── DATA PROVIDED

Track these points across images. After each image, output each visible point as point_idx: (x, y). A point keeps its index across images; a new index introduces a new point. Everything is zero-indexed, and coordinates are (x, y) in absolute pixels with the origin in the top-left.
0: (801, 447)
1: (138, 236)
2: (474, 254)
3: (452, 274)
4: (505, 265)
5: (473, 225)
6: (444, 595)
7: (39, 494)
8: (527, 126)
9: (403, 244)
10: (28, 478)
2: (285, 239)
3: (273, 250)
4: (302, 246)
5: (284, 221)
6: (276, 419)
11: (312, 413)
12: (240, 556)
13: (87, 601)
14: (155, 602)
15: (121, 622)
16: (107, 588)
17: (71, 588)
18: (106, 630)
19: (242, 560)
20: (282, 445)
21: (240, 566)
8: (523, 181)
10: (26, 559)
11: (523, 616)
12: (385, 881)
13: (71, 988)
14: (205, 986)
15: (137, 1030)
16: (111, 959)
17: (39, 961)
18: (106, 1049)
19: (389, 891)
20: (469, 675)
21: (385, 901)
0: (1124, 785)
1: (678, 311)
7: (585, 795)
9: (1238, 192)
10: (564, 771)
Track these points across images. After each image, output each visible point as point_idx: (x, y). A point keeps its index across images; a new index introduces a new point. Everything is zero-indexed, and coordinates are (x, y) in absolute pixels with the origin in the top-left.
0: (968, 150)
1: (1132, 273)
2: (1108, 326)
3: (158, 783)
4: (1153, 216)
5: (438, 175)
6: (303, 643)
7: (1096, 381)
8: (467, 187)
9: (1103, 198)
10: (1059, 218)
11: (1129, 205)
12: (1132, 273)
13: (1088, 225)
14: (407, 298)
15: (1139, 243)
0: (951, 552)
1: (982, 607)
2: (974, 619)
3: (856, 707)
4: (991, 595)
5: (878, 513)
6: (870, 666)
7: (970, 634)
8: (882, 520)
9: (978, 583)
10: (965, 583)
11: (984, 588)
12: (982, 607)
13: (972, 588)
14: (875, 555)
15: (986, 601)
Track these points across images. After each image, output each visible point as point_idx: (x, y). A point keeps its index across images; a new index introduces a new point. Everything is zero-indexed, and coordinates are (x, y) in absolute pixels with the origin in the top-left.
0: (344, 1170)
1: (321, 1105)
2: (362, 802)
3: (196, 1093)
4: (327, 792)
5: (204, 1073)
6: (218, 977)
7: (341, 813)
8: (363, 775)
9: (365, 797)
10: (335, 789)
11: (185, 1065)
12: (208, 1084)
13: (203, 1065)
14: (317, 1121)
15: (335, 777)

────

#### WORK TO BE COMPLETED:
Can you give all the rows above again with "absolute pixels" swapped for "image pixels" and everything else left unchanged?

#### PROBLEM SOLUTION:
Track these points across images. After each image, output each visible point as point_idx: (x, y). A point keeps its index across images; a new index introduces a new point. Everything is zero-indexed, and coordinates are (x, y) in image pixels with the origin in the top-left.
0: (801, 447)
1: (138, 236)
2: (474, 254)
3: (452, 274)
4: (505, 265)
5: (473, 225)
6: (444, 595)
7: (39, 494)
8: (527, 126)
9: (403, 244)
10: (28, 478)
2: (285, 239)
3: (273, 250)
4: (302, 246)
5: (284, 221)
6: (276, 419)
11: (312, 413)
12: (240, 556)
13: (87, 601)
14: (155, 602)
15: (121, 622)
16: (107, 588)
17: (71, 588)
18: (106, 630)
19: (242, 560)
20: (282, 445)
21: (240, 566)
8: (523, 181)
10: (26, 559)
11: (523, 616)
12: (385, 881)
13: (71, 988)
14: (205, 986)
15: (137, 1030)
16: (111, 959)
17: (39, 961)
18: (106, 1049)
19: (389, 891)
20: (469, 675)
21: (385, 901)
0: (1124, 785)
1: (678, 311)
7: (585, 795)
9: (1238, 192)
10: (564, 771)
Track these points across images. After each image, output each visible point as point_idx: (x, y). A point keeps its index across images; a new index introduces a new point. Everything is zero-indexed, and coordinates are (x, y) in image pixels with the origin in the top-left.
0: (968, 150)
1: (1132, 273)
2: (1108, 326)
3: (158, 783)
4: (1153, 216)
5: (438, 175)
6: (303, 643)
7: (1096, 381)
8: (467, 187)
9: (1103, 198)
10: (1059, 218)
11: (1129, 205)
12: (1132, 273)
13: (1088, 225)
14: (407, 298)
15: (1139, 243)
0: (951, 552)
1: (982, 607)
2: (974, 619)
3: (856, 707)
4: (991, 595)
5: (878, 513)
6: (870, 666)
7: (970, 634)
8: (882, 520)
9: (978, 583)
10: (965, 583)
11: (984, 588)
12: (982, 607)
13: (972, 588)
14: (875, 555)
15: (986, 601)
Track these points across images. After each image, output each visible point as point_idx: (x, y). A point keeps its index across images; a new index introduces a new point. Everything is zero-indexed, and coordinates are (x, y) in image pixels with the origin in the top-left.
0: (344, 1170)
1: (321, 1105)
2: (362, 802)
3: (196, 1093)
4: (327, 792)
5: (204, 1073)
6: (218, 977)
7: (341, 813)
8: (363, 775)
9: (365, 797)
10: (335, 789)
11: (185, 1065)
12: (208, 1084)
13: (203, 1065)
14: (317, 1121)
15: (335, 777)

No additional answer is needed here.